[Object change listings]
┄┄┄┄┄┄┄┄┄┄

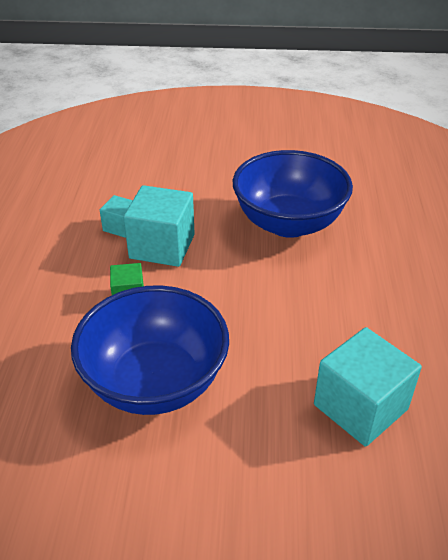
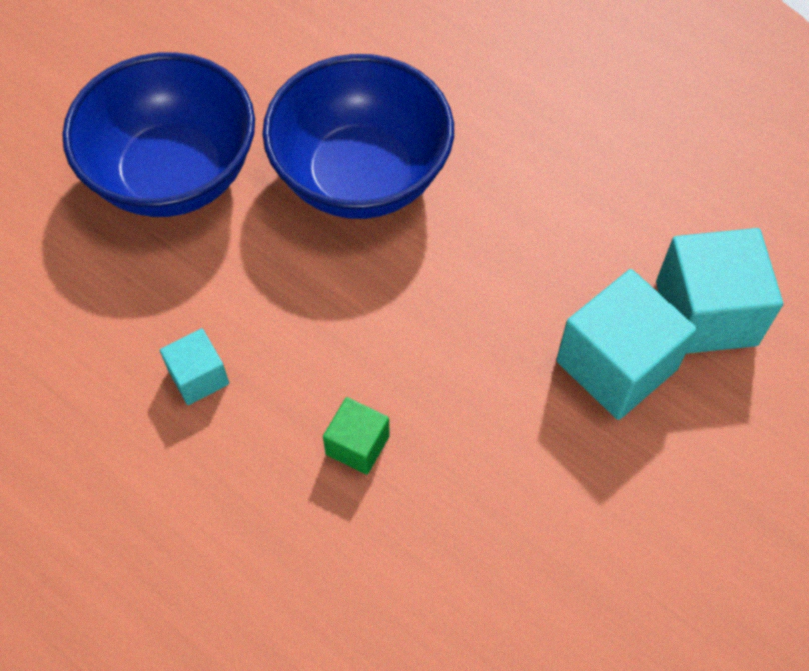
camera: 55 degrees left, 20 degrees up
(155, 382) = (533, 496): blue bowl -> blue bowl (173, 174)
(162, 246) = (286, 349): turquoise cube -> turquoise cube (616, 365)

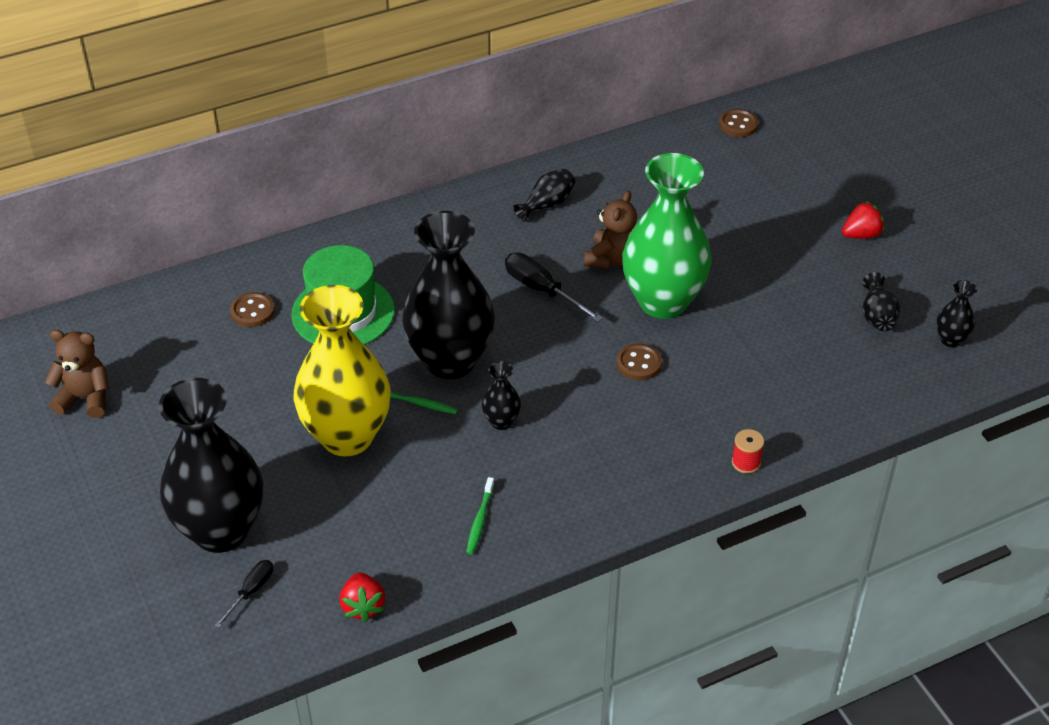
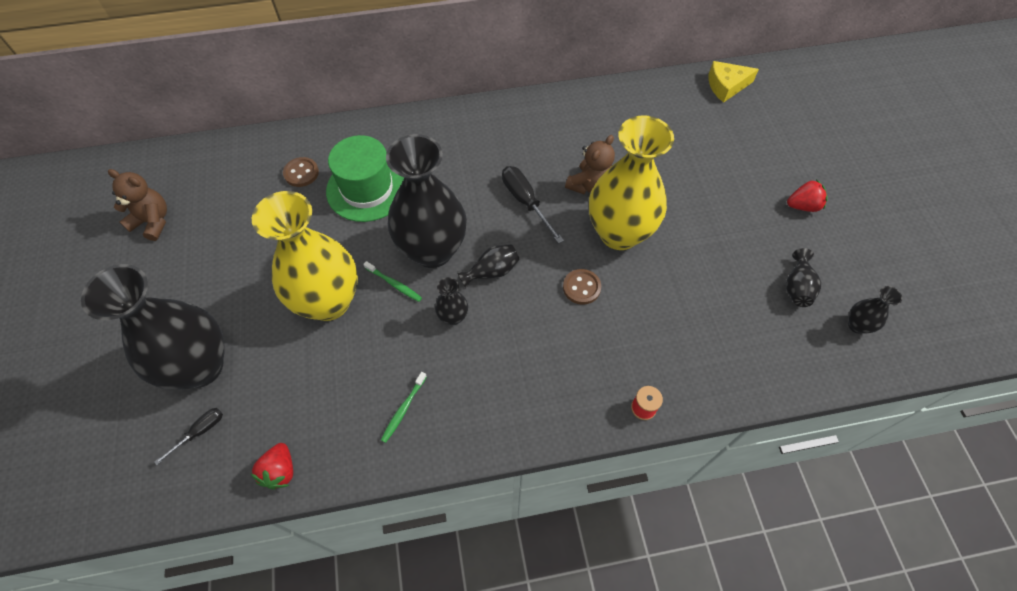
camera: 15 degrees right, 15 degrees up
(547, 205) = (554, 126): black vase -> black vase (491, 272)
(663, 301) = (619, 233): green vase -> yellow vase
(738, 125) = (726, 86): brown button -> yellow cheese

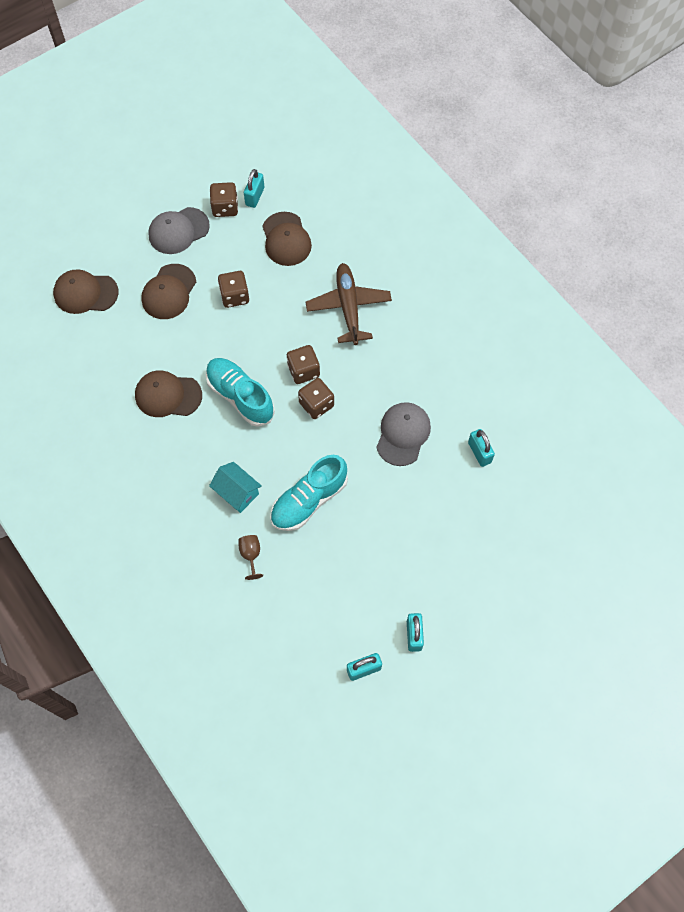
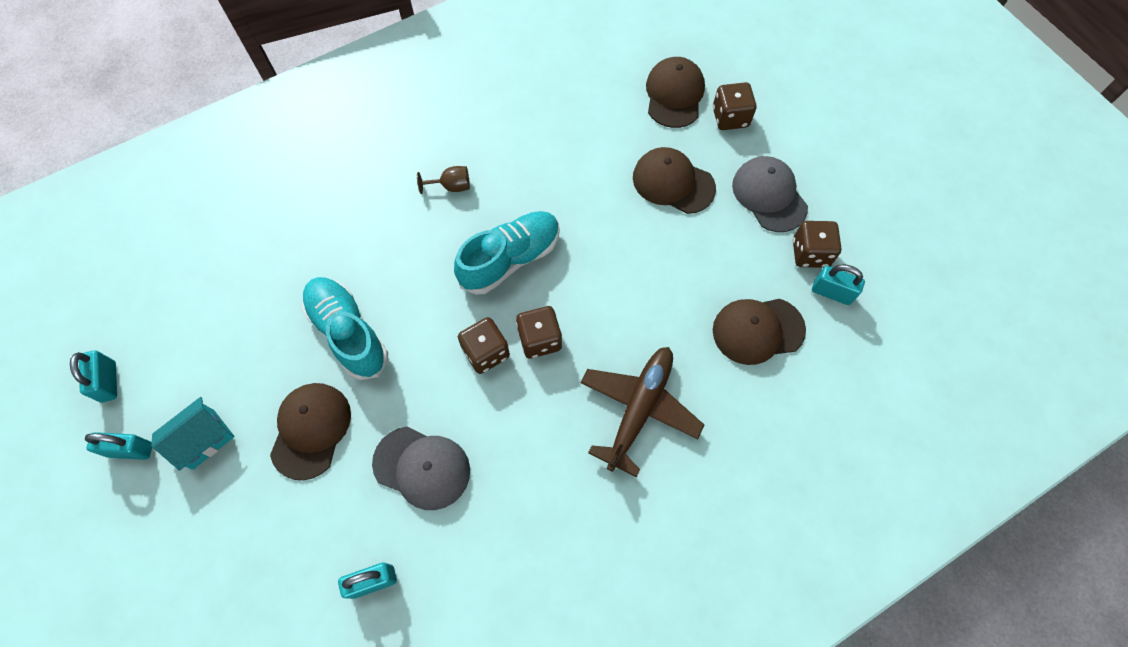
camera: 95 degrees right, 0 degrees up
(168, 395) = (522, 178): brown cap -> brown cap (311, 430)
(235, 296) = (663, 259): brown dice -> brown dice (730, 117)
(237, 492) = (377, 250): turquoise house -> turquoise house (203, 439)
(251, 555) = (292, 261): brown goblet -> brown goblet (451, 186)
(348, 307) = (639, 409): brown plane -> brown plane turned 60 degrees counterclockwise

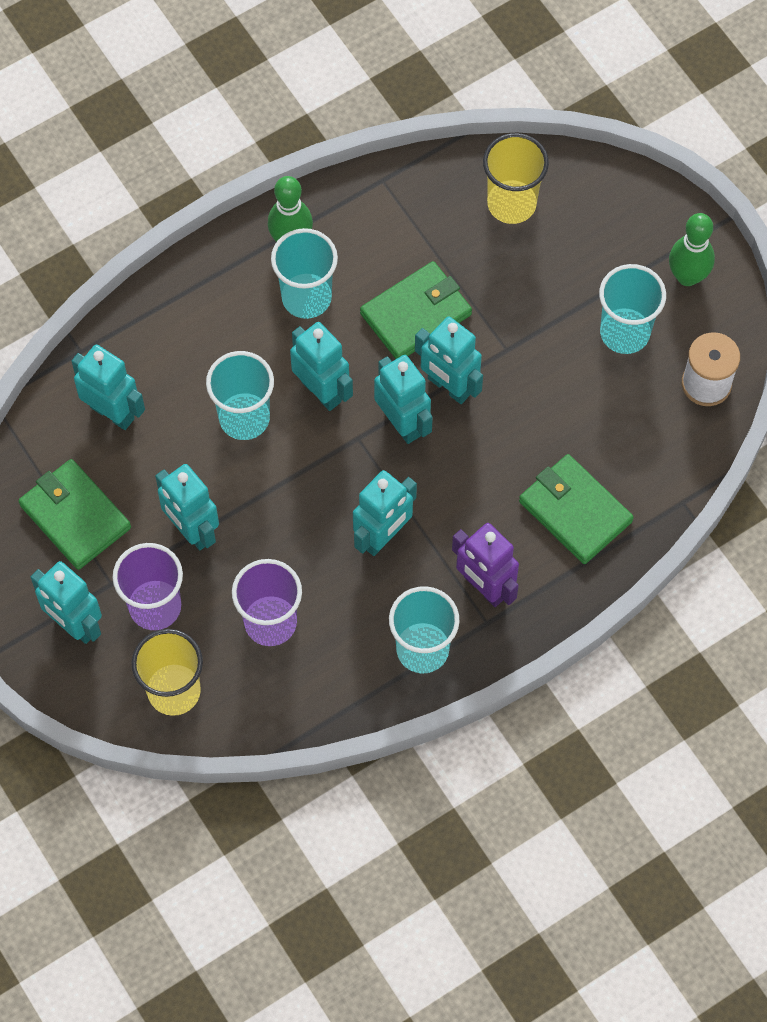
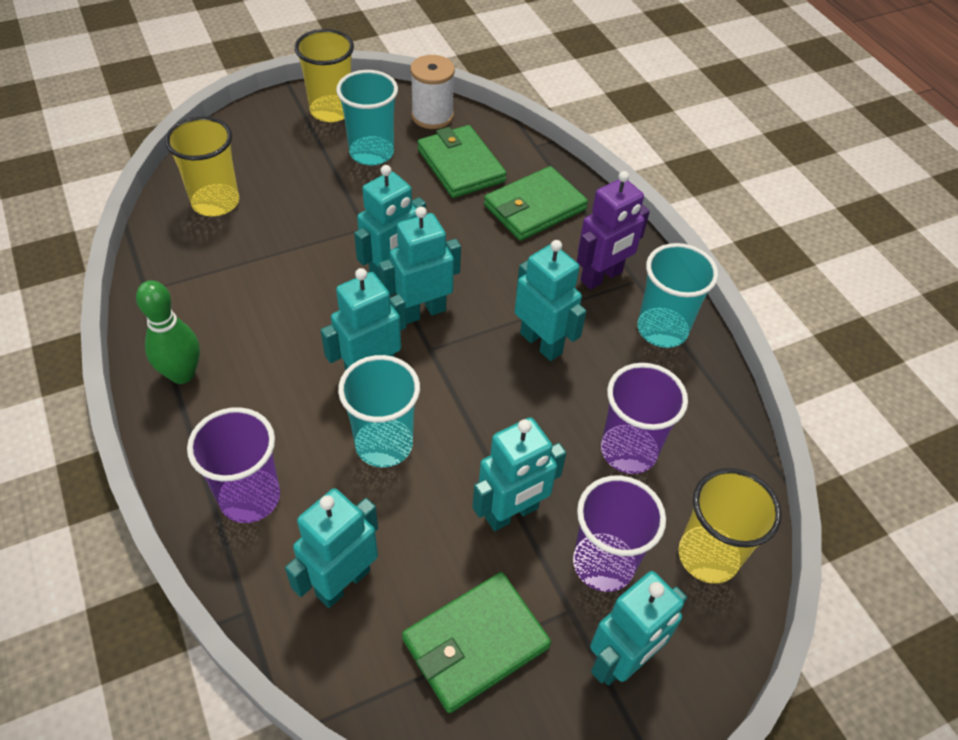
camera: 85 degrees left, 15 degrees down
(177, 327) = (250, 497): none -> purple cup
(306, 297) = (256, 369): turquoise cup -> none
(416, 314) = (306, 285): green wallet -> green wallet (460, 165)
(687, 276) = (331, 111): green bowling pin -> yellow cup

┄┄┄┄┄┄┄┄┄┄

TRY IT
Among the records, find each line where the word "green" occurs, and copy it.

TASK RESPONSE
(663, 301) = (619, 233): green vase -> yellow vase
(416, 314) = (306, 285): green wallet -> green wallet (460, 165)
(687, 276) = (331, 111): green bowling pin -> yellow cup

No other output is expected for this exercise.